Source data
= = = = = = =

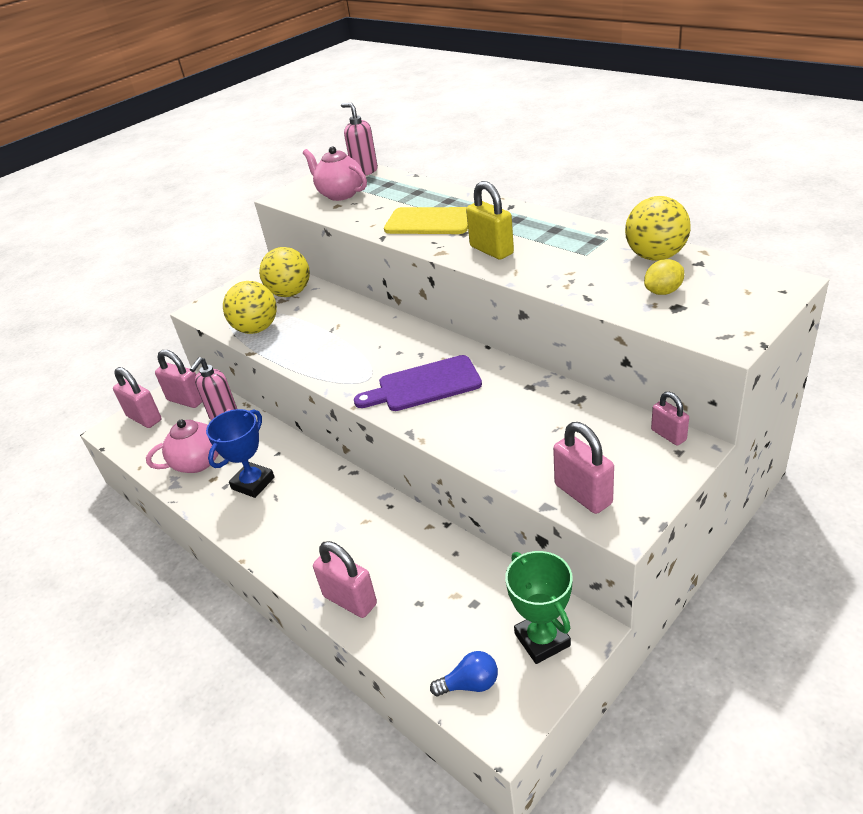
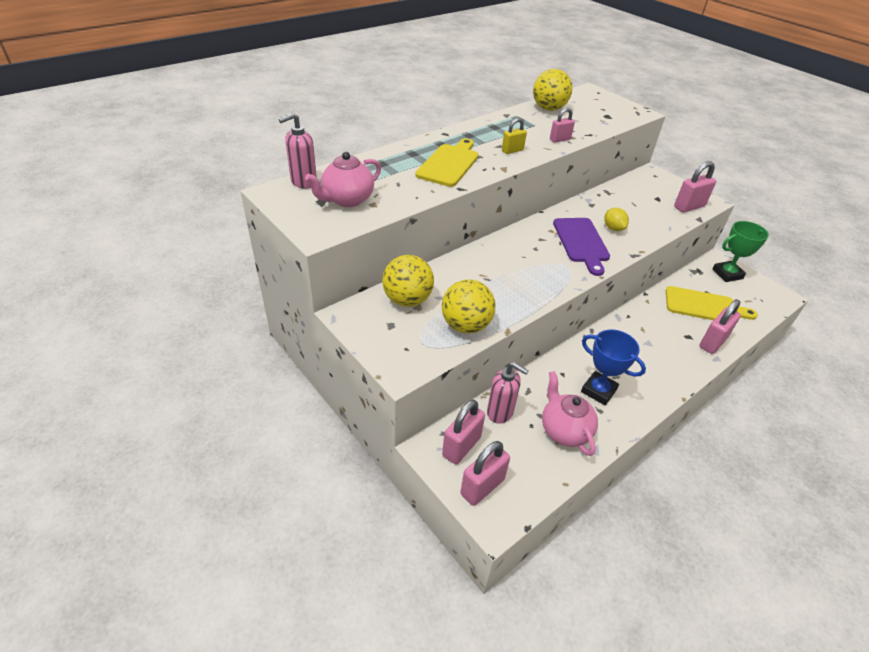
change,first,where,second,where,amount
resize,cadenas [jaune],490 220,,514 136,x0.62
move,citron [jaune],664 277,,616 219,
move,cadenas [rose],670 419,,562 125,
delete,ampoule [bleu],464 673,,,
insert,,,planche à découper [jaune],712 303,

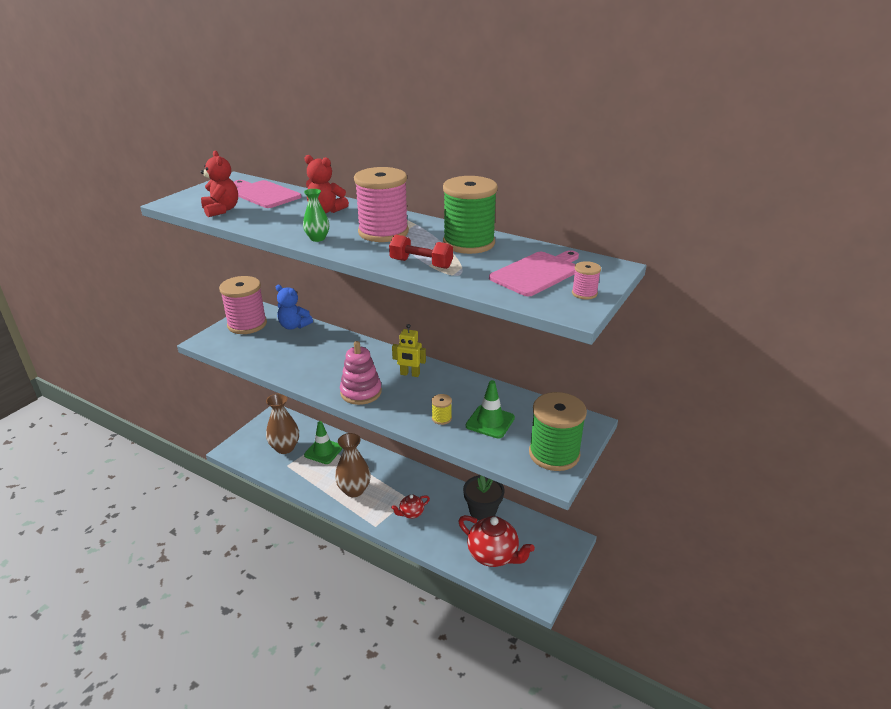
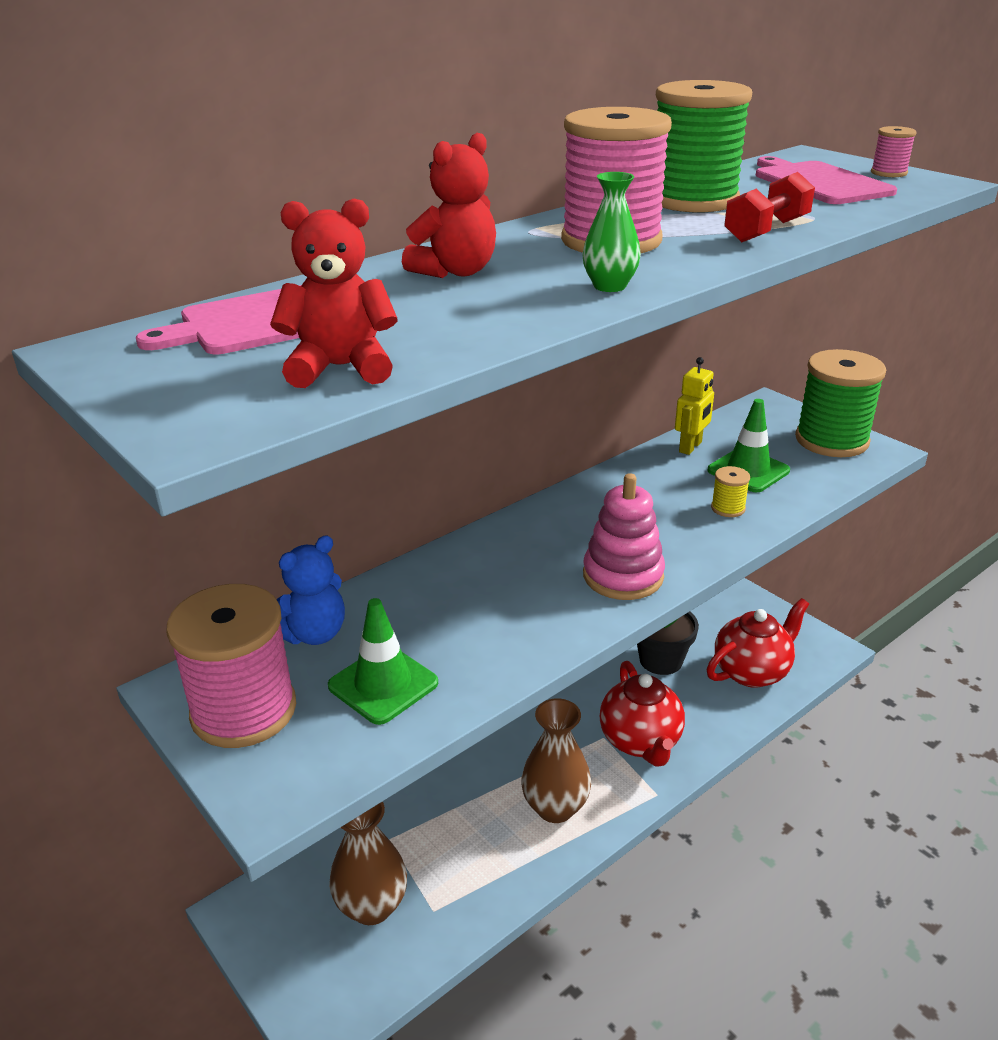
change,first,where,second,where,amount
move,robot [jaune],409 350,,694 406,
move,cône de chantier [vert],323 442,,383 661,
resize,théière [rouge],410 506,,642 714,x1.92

= = = = = = =

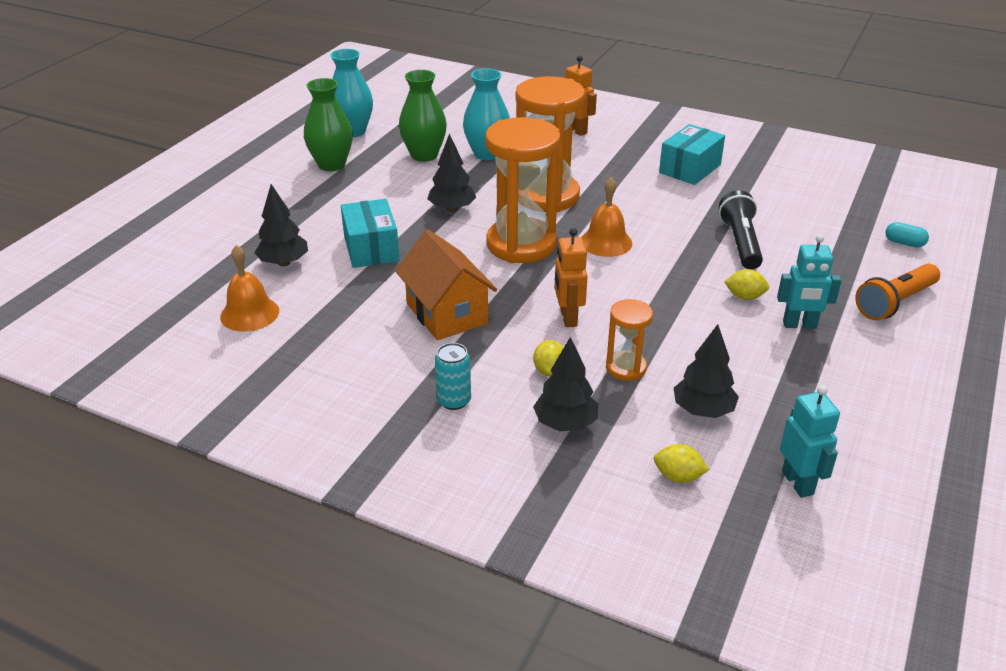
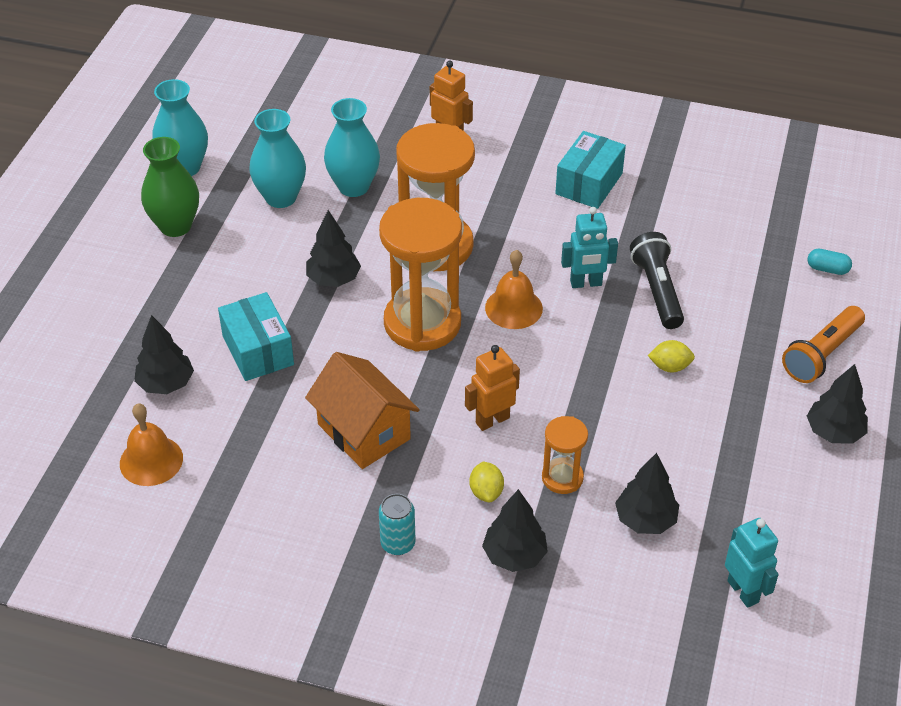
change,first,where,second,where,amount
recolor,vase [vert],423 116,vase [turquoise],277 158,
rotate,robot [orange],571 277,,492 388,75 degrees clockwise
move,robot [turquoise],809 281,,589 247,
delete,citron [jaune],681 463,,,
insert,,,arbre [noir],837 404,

= = = = = = =

WORK ITEM —
Wherever a line in the data above holds "cadenas", copy that line.

SOLUTION FOR THIS EXERCISE —
resize,cadenas [jaune],490 220,,514 136,x0.62
move,cadenas [rose],670 419,,562 125,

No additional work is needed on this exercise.